• Prompt:
Only a number is wanted here: the count of lines in the entries below that include the word "right".

[Before-and-after object listings]
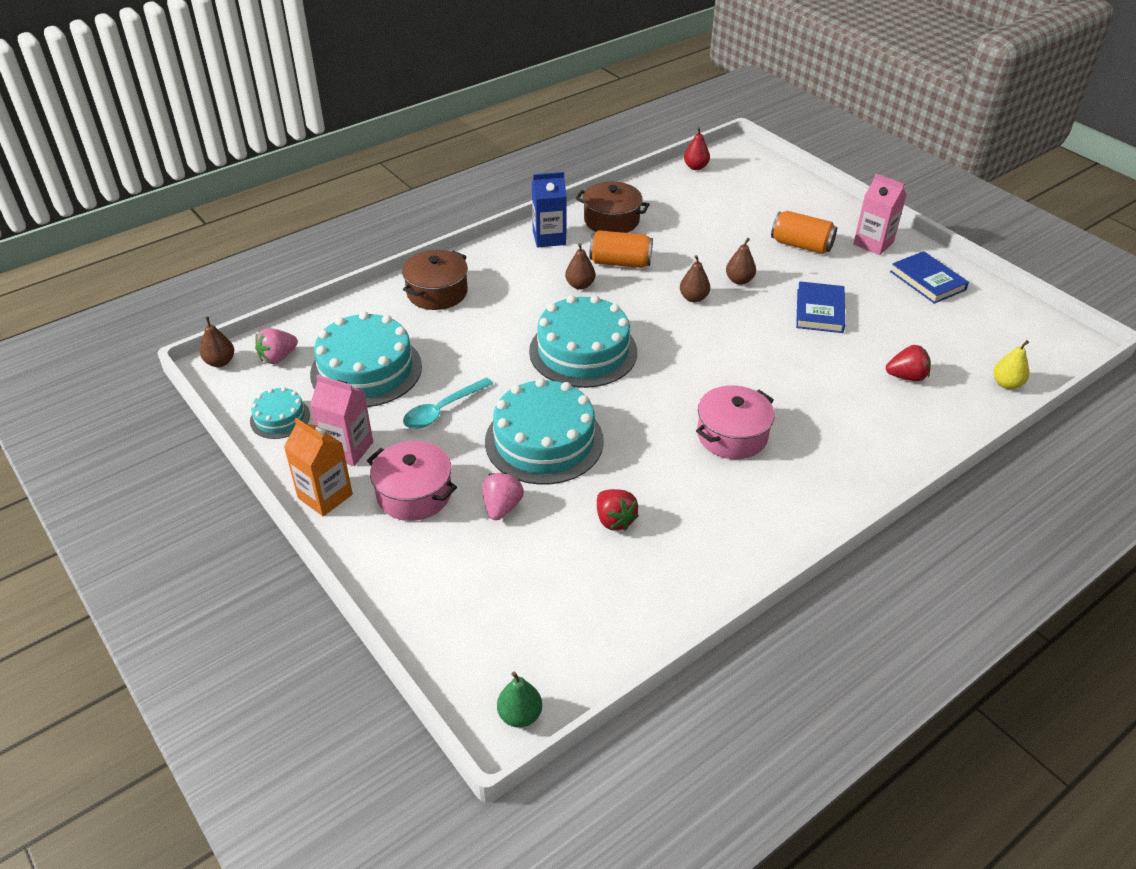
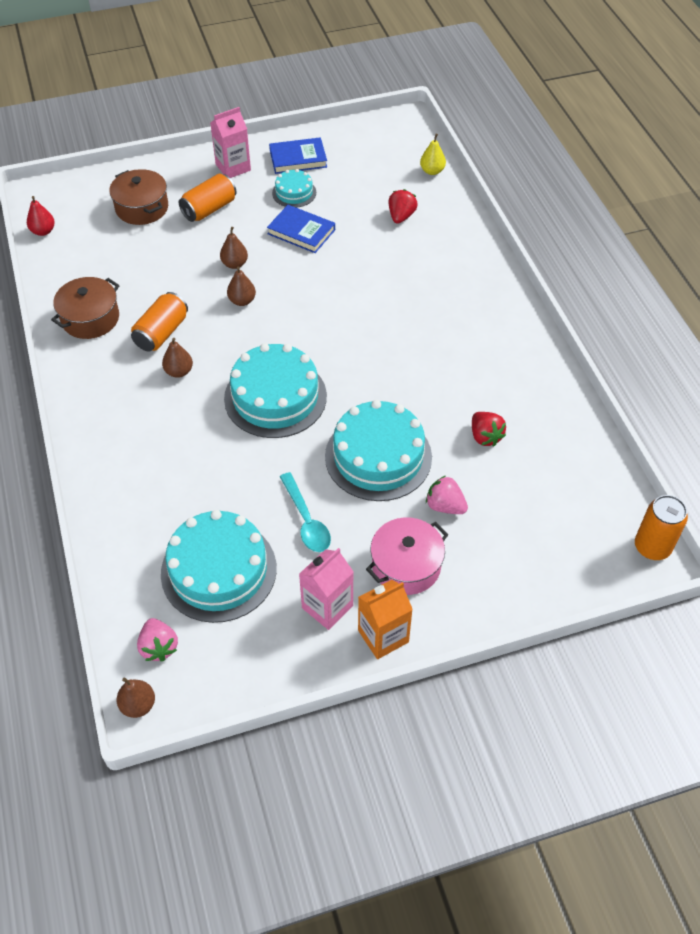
camera: 70 degrees left, 10 degrees up
(280, 418) = (257, 658): turquoise cake -> turquoise cake (294, 193)
(437, 292) = (125, 485): brown pot -> brown pot (142, 208)
(520, 715) = (652, 547): green pear -> orange can
(549, 238) = (89, 373): blue carton -> none
(614, 520) = (485, 436): red strawberry -> red strawberry turned 75 degrees clockwise
(732, 435) = (421, 336): pink pot -> none

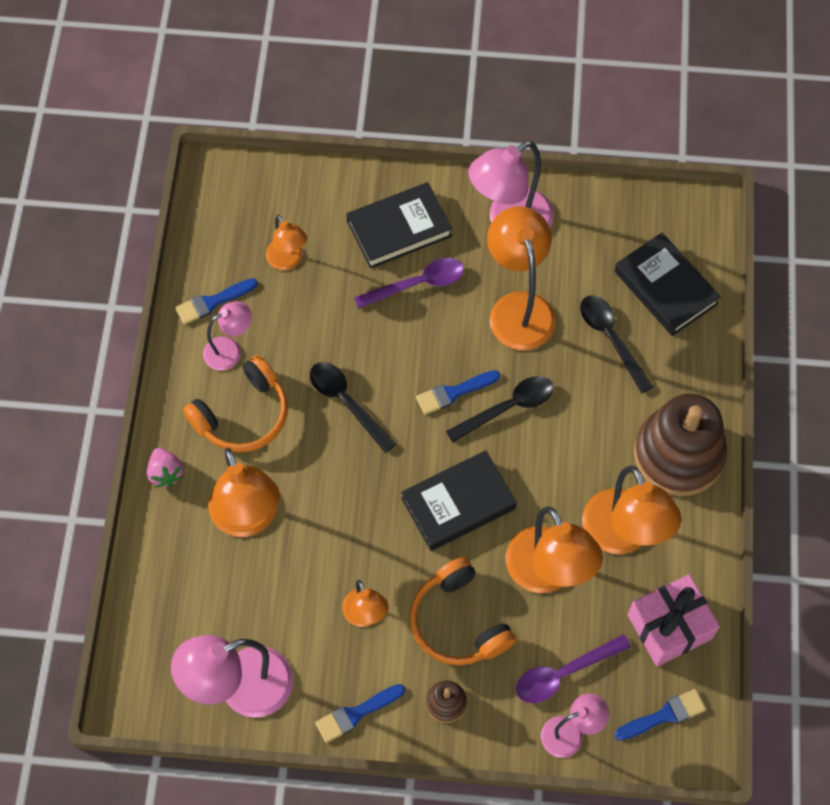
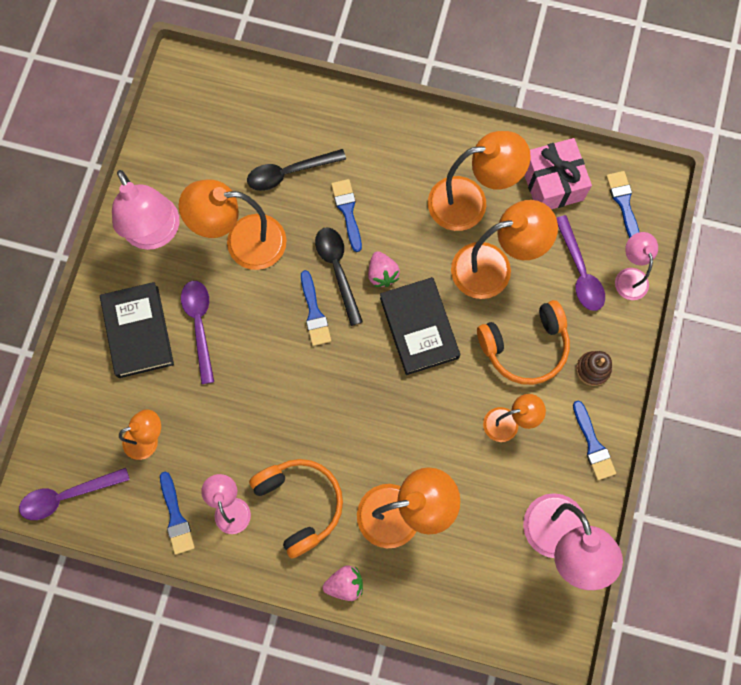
camera: 80 degrees left, 10 degrees up
(220, 202) = (68, 495): none -> purple spoon
(347, 403) = (306, 407): black spoon -> none
(513, 454) = (382, 274): none -> pink strawberry
(579, 406) = (347, 211): none -> blue brush
(665, 288) = (250, 119): black book -> none
(678, 454) = (406, 143): brown stacking toy -> none

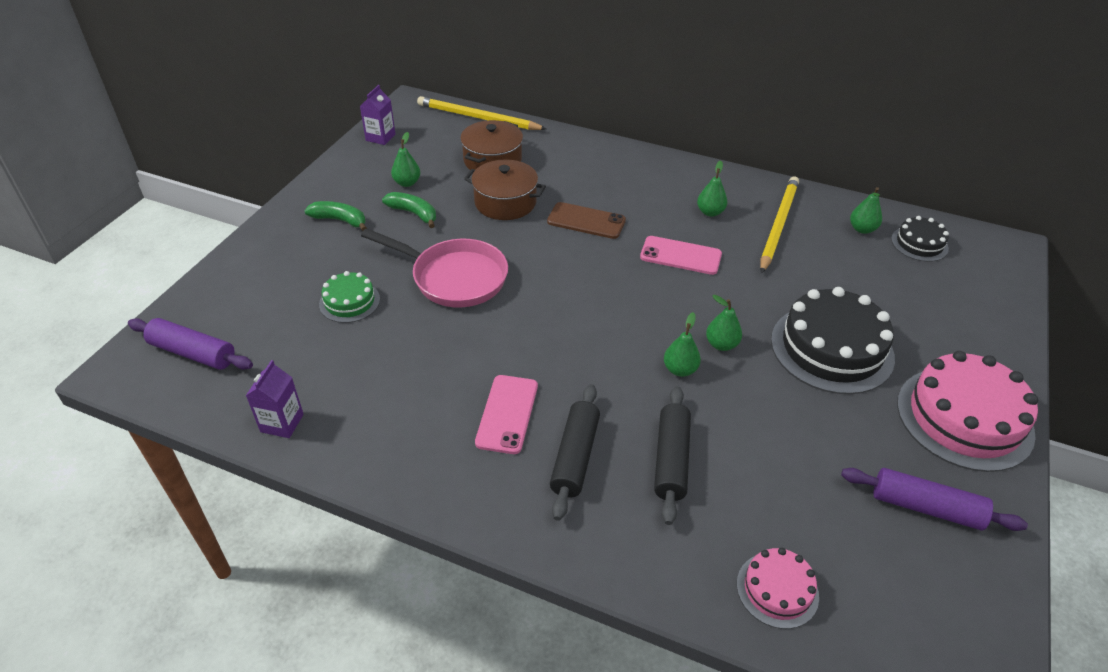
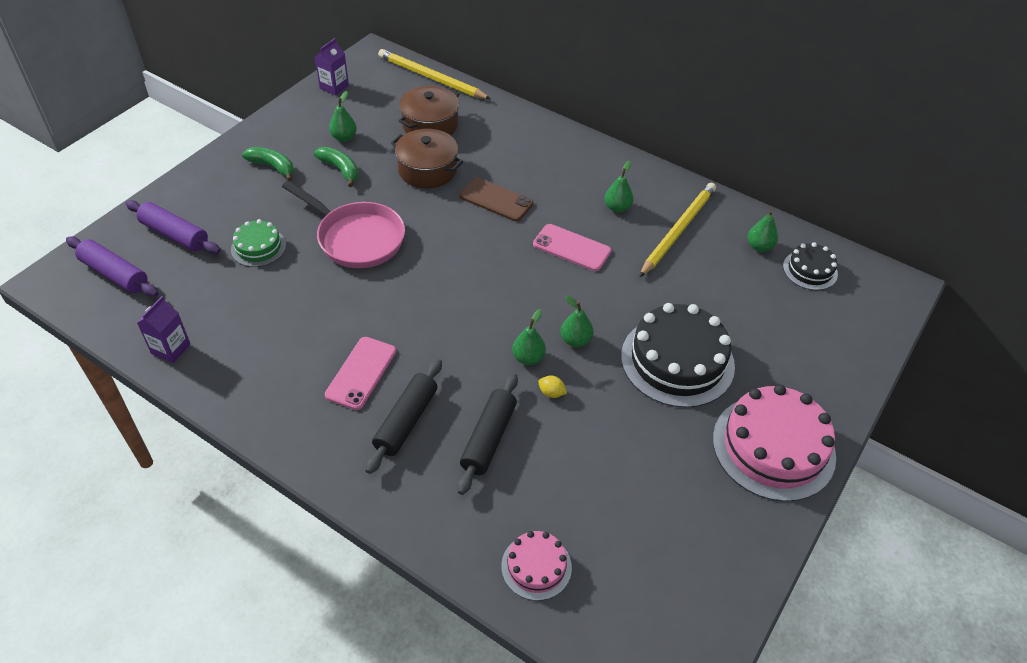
camera: 10 degrees right, 5 degrees up
(718, 401) = (551, 393): none -> yellow lemon
(926, 507) = (699, 521): purple rolling pin -> purple rolling pin (175, 235)

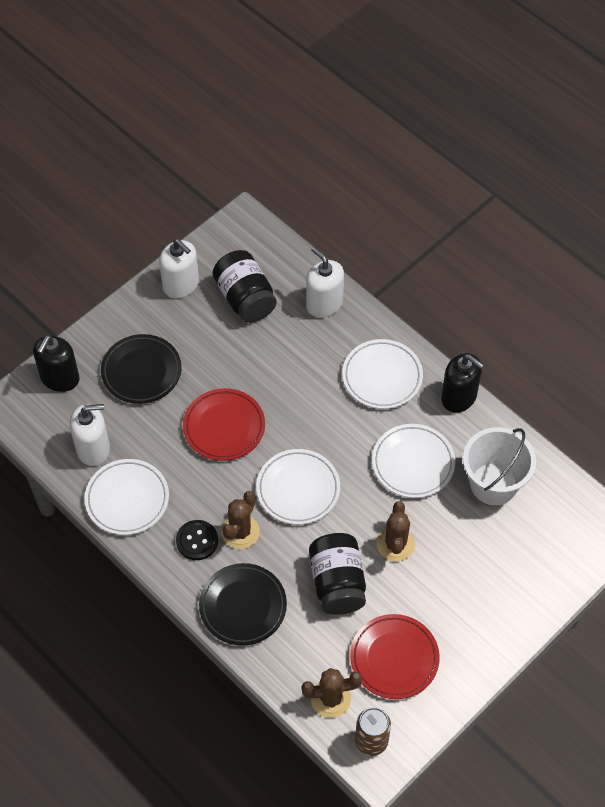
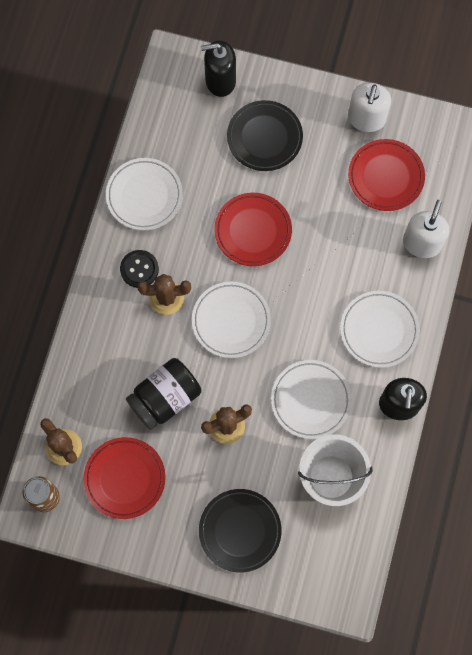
camera: 60 degrees right, 15 degrees up
(93, 448) = (173, 144): white soap dispenser -> none
(243, 606) = (103, 336): black plate -> black plate (240, 531)
(245, 298) = (385, 177): black jar -> red plate

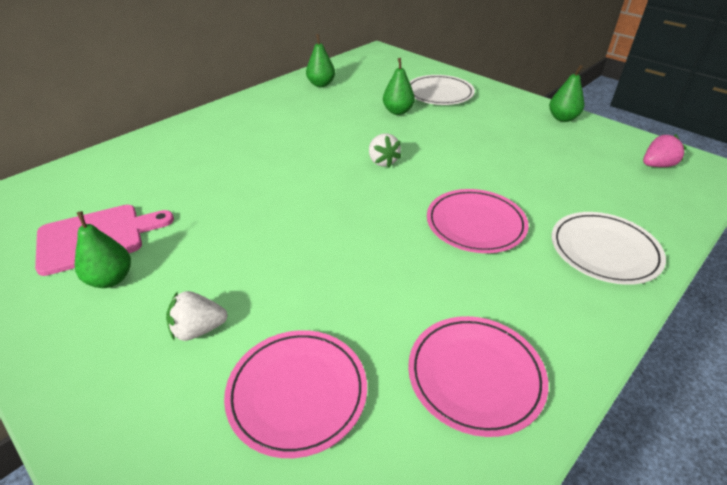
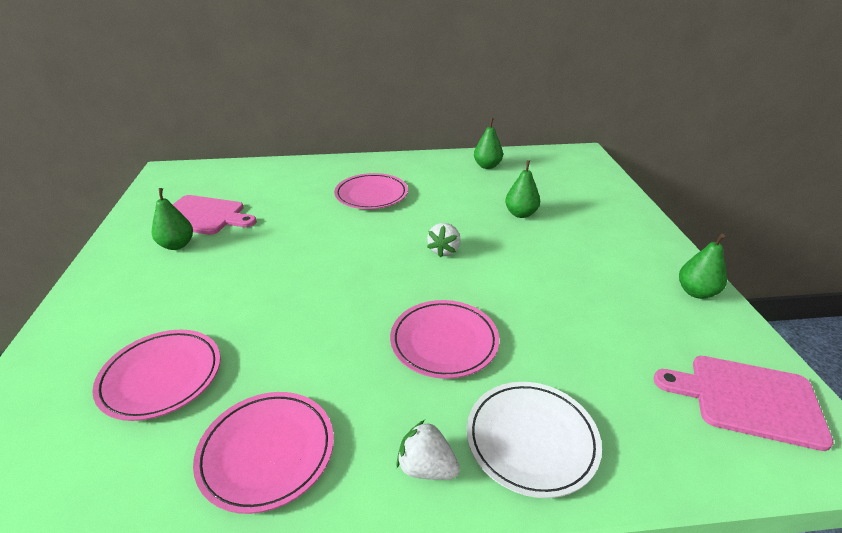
camera: 40 degrees right, 5 degrees down
(198, 329) = (172, 302): white strawberry -> white strawberry (426, 467)
(255, 144) = (371, 195): none -> pink plate
(439, 93) = (587, 213): white plate -> none
(657, 165) = (748, 399): pink strawberry -> pink cutting board

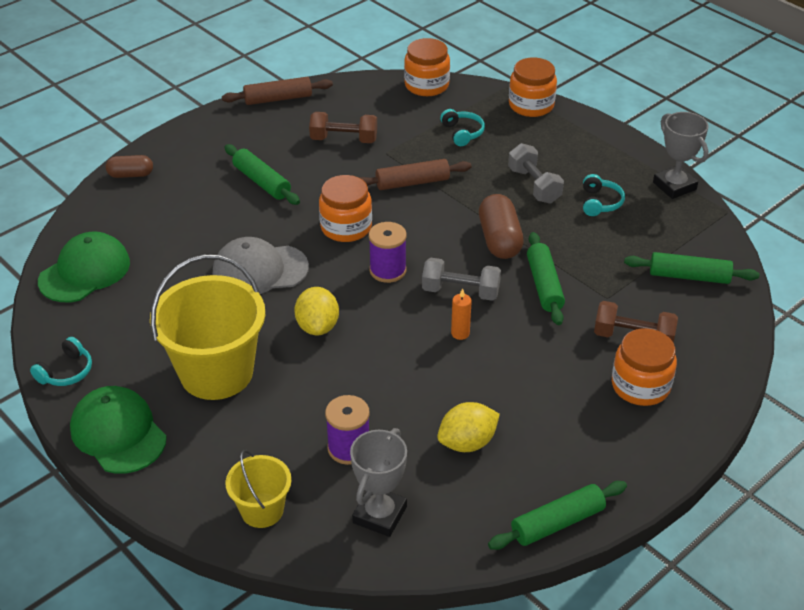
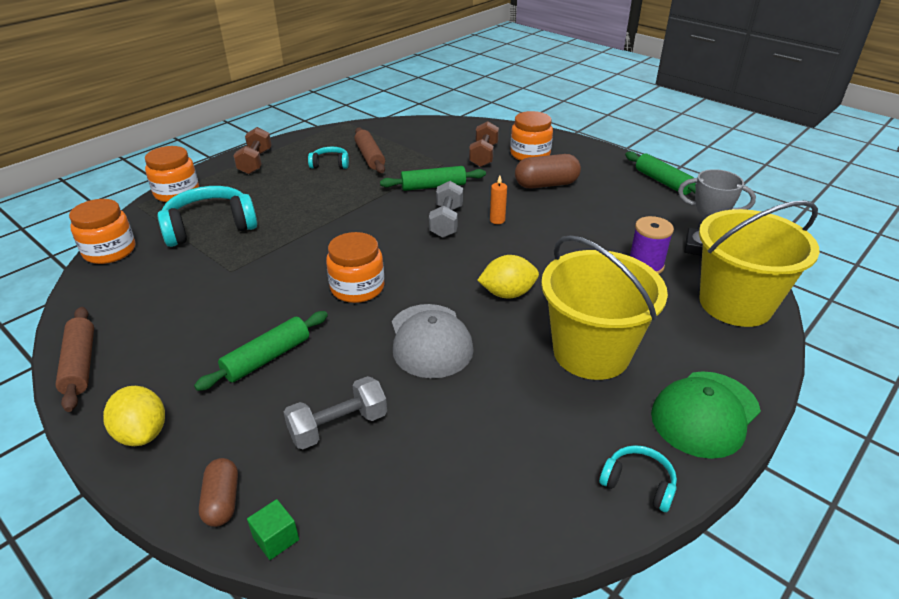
camera: 95 degrees left, 5 degrees down
(85, 271) = (449, 509): green cap -> none
(94, 198) = (276, 538): none -> green cube
(262, 510) = (735, 304): yellow bucket -> yellow bucket, size x1.91
(344, 139) = (196, 301): brown dumbbell -> brown dumbbell (255, 162)
(388, 270) = (422, 259): purple spool -> none
(412, 183) = (288, 252): brown rolling pin -> brown rolling pin (370, 157)
(462, 133) = (210, 227): turquoise headphones -> turquoise headphones, size x1.96
(467, 443) = (612, 214): yellow lemon -> yellow lemon (142, 433)
(499, 240) = (377, 205): brown capsule -> brown capsule (546, 184)
(534, 185) = (303, 191): grey dumbbell -> grey dumbbell (338, 426)
(674, 186) = (313, 137): grey trophy -> none
(689, 276) = (417, 136): green rolling pin -> none

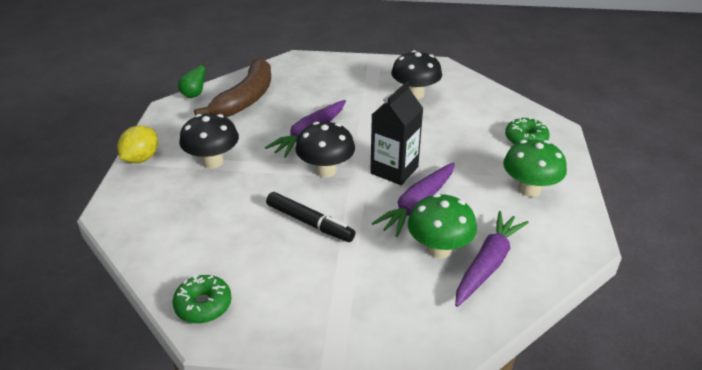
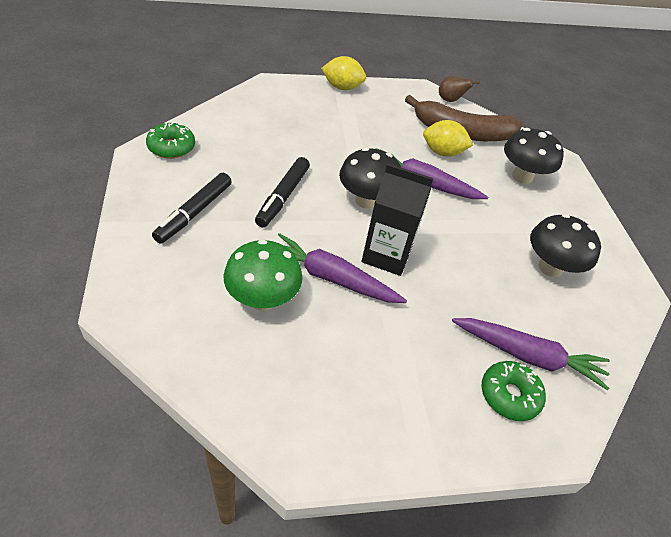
camera: 70 degrees right, 10 degrees up
(194, 95) = (450, 100): green pear -> brown pear
(213, 161) = (352, 126): black mushroom -> black mushroom (522, 176)
(271, 115) = (442, 152): none -> yellow lemon
(321, 290) = (194, 213): none -> black marker
(488, 264) = (245, 345): purple carrot -> purple carrot (528, 356)
(529, 189) = (395, 394): green mushroom -> none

• Solution to this exercise:
4